» DIRECTIONS: Below is a listing. Set down exactly the lines from the one containing "(232, 319) = (235, 277): brown" through the one containing "(371, 126) = (448, 127): grey", both ends included, and leave out the rest.

» DATASET RECORDS:
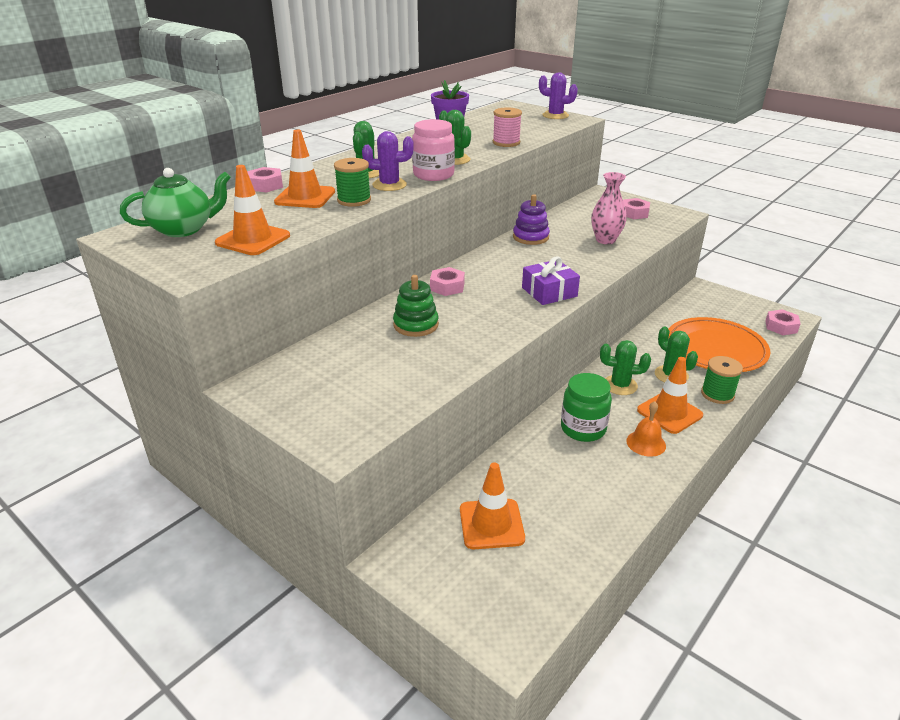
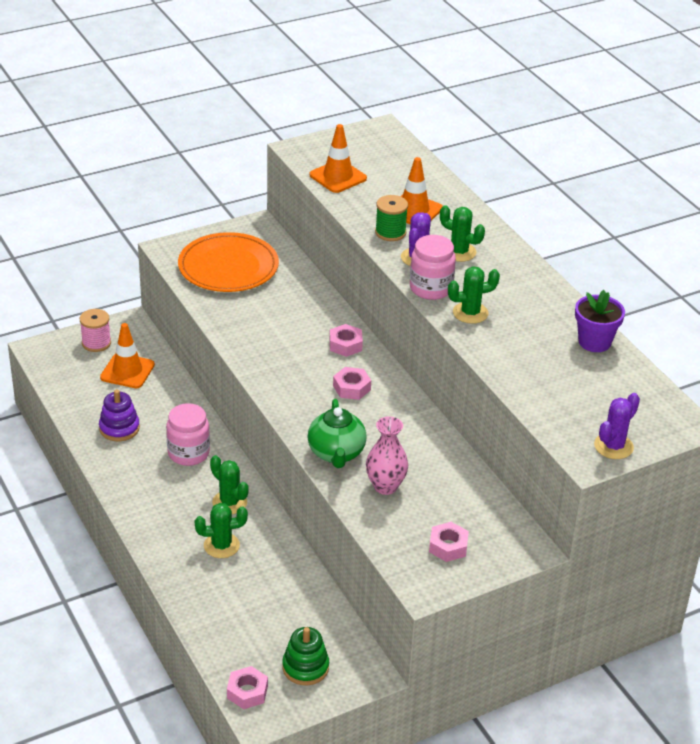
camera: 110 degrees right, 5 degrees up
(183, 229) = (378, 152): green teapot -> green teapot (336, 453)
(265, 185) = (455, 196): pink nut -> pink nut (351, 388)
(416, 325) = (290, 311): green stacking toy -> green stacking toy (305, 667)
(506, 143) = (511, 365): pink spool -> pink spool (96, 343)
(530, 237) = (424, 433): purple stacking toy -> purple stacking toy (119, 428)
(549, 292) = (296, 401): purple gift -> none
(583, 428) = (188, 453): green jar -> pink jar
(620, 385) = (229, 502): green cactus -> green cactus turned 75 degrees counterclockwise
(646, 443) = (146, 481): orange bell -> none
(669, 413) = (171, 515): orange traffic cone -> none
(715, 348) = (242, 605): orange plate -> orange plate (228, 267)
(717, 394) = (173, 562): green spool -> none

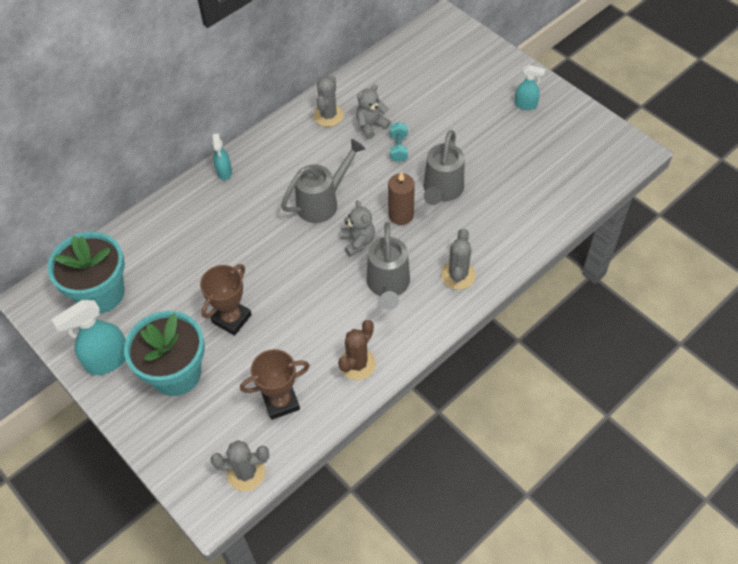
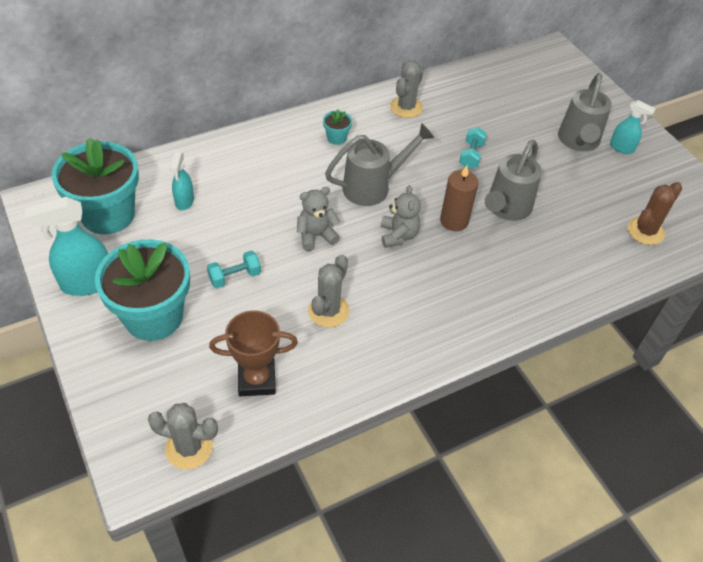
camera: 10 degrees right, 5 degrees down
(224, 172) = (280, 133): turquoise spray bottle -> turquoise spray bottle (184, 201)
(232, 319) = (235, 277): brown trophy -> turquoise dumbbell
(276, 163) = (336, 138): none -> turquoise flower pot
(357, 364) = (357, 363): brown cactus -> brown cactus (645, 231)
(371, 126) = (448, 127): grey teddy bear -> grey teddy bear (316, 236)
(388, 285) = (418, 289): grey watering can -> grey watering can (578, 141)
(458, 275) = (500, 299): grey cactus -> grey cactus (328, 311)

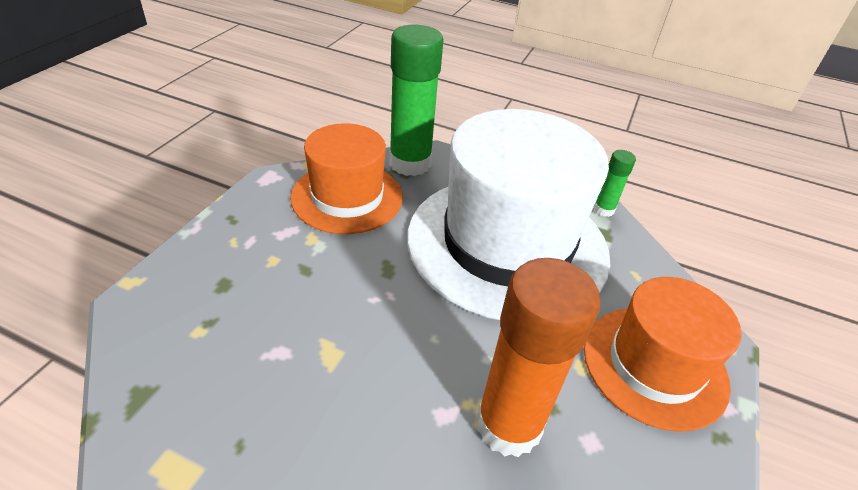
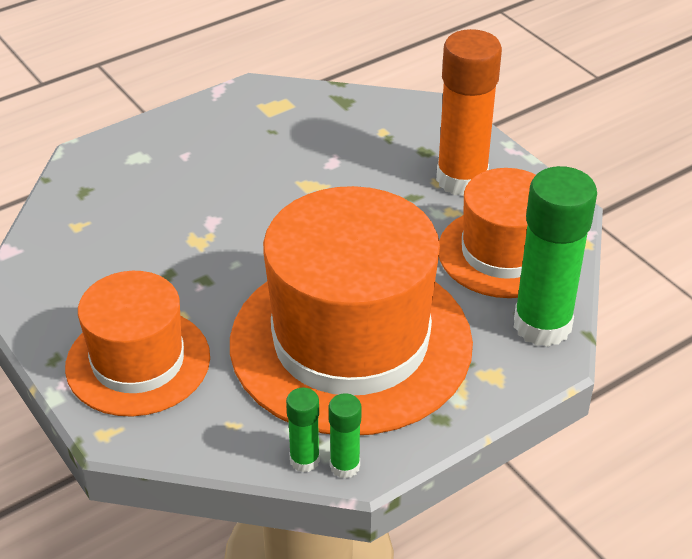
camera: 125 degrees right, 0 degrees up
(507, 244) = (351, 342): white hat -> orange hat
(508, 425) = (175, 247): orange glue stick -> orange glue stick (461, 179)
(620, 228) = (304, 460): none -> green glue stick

...

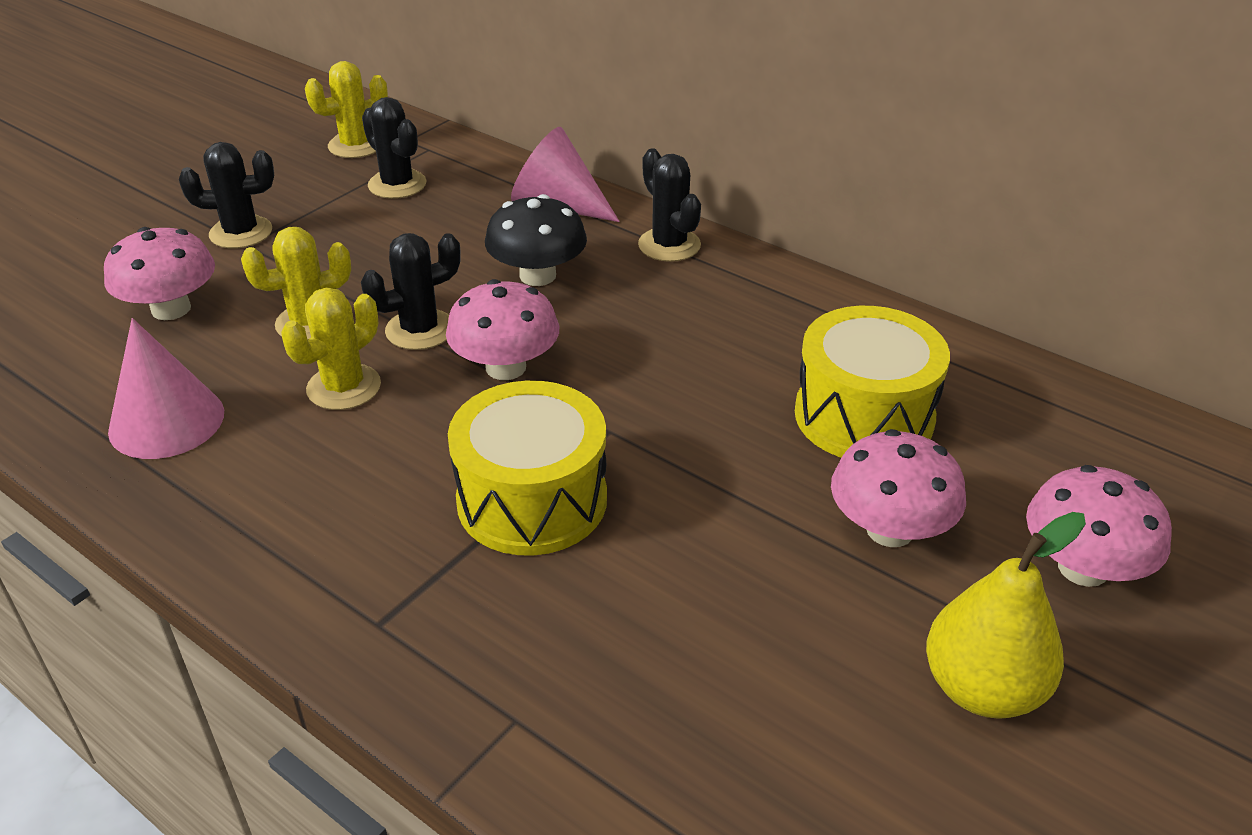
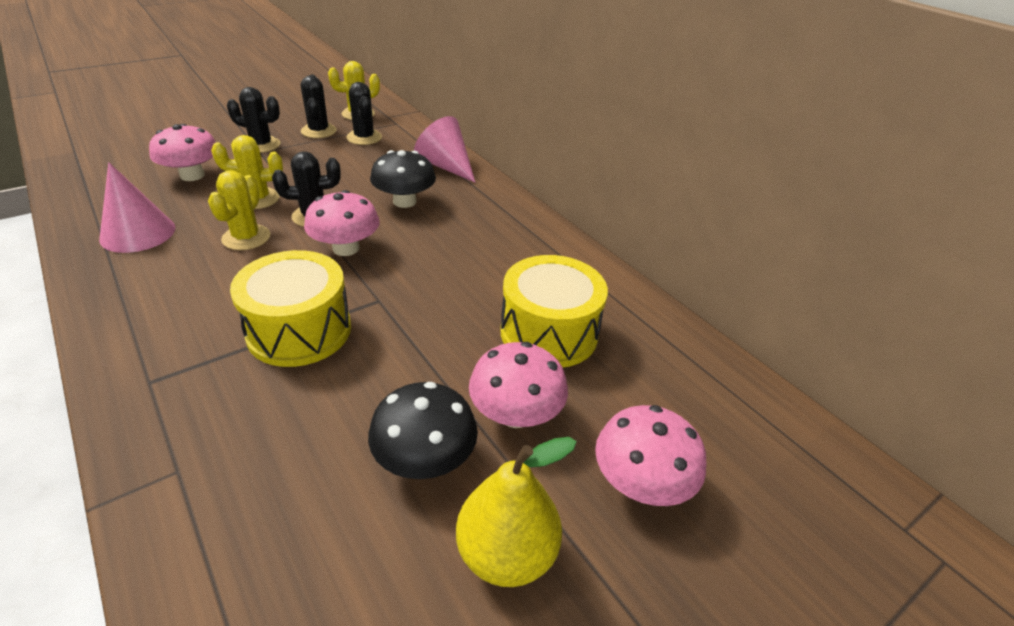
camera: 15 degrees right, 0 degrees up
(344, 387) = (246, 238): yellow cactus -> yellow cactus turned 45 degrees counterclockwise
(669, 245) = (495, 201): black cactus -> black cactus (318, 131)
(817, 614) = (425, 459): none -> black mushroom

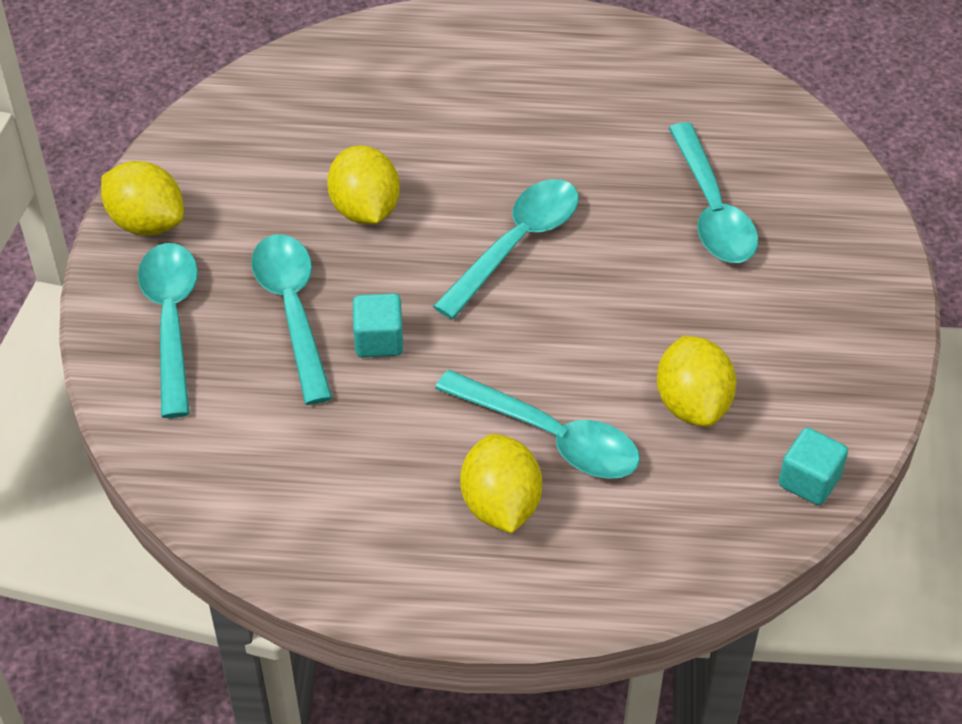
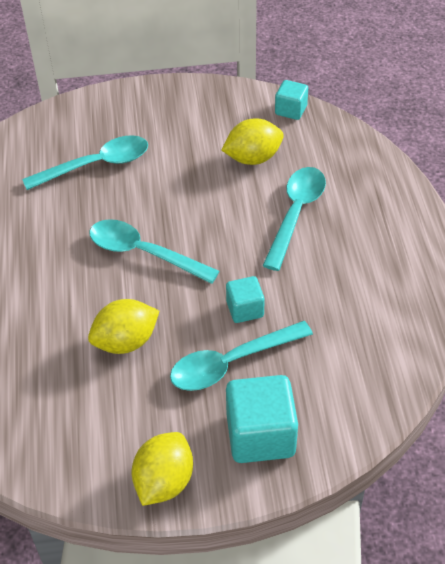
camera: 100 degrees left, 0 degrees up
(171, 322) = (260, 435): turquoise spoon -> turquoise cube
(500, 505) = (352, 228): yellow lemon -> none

--

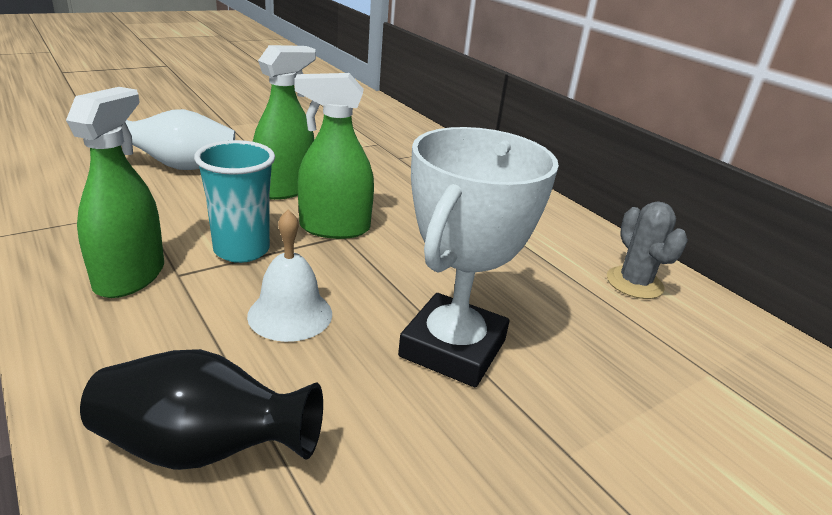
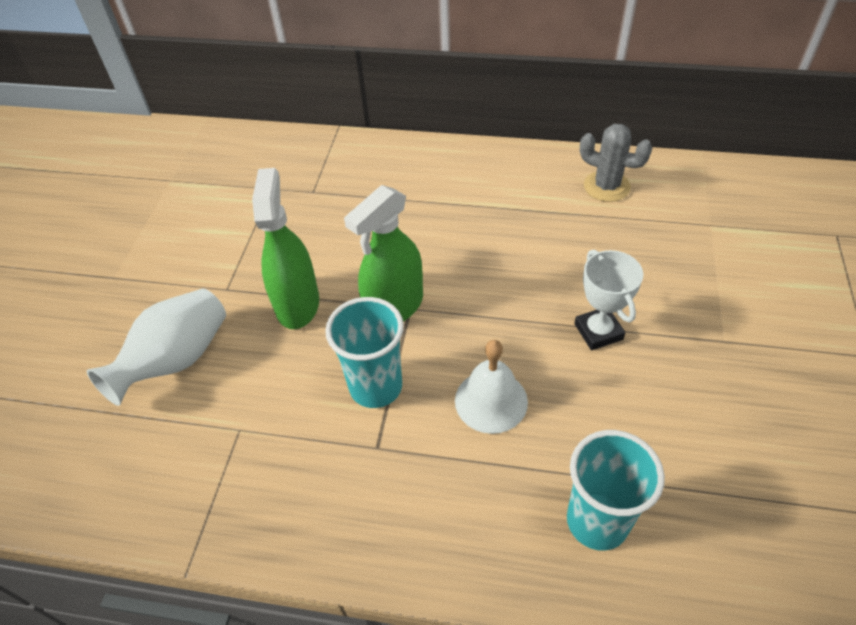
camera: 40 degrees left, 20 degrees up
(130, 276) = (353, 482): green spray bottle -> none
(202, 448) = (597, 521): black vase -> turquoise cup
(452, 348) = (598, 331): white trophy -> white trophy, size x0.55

» SOLVED PROBLEM:
(232, 319) = (235, 277): brown trophy -> turquoise dumbbell
(276, 163) = (336, 138): none -> turquoise flower pot
(357, 364) = (357, 363): brown cactus -> brown cactus (645, 231)
(371, 126) = (448, 127): grey teddy bear -> grey teddy bear (316, 236)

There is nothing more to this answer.